◆ **ABOUT THIS EXERCISE**:
Could the listing be repeated exactly, with every picture dropped?

◆ **SUPPLIED MATERIAL**:
------------------------------------------------------------

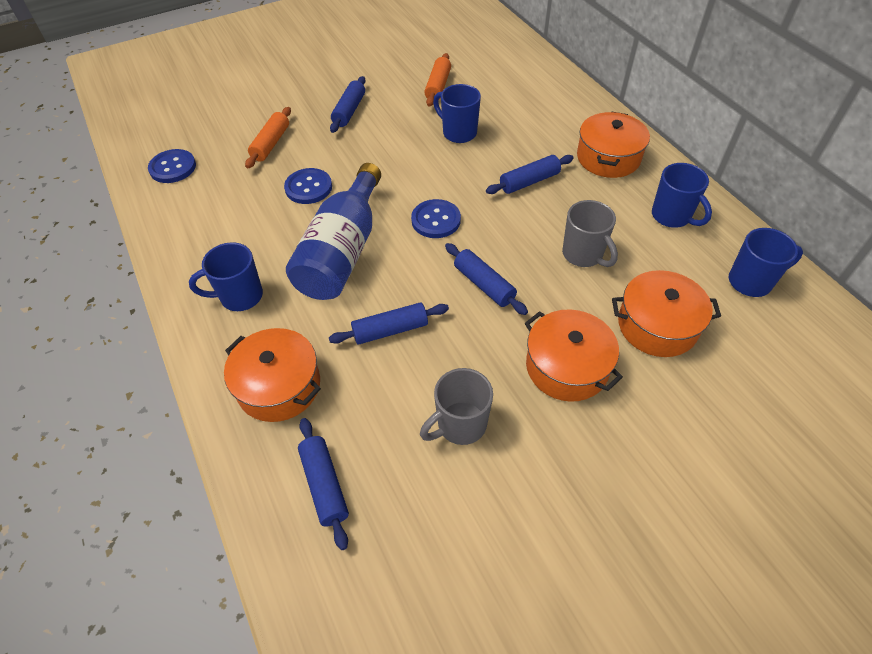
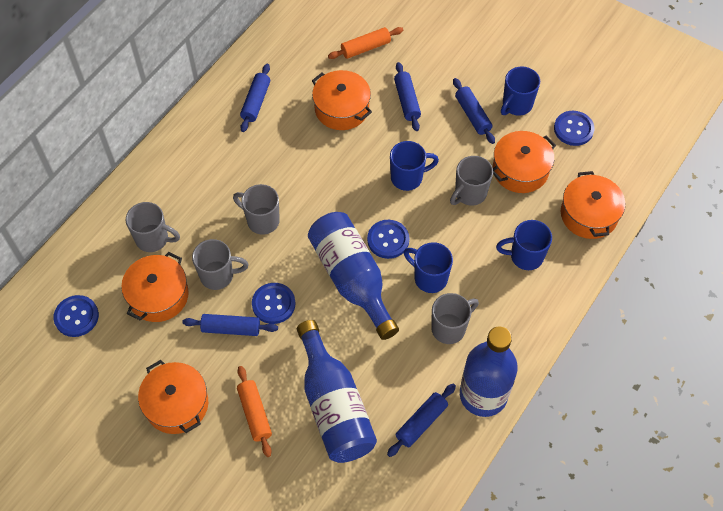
blue bottle: 1 -> 3
blue button: 3 -> 4
grey mug: 2 -> 5
orange pot: 4 -> 5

------------------------------------------------------------

◆ **YOUR RESPONSE**:
blue bottle: 1 -> 3
blue button: 3 -> 4
grey mug: 2 -> 5
orange pot: 4 -> 5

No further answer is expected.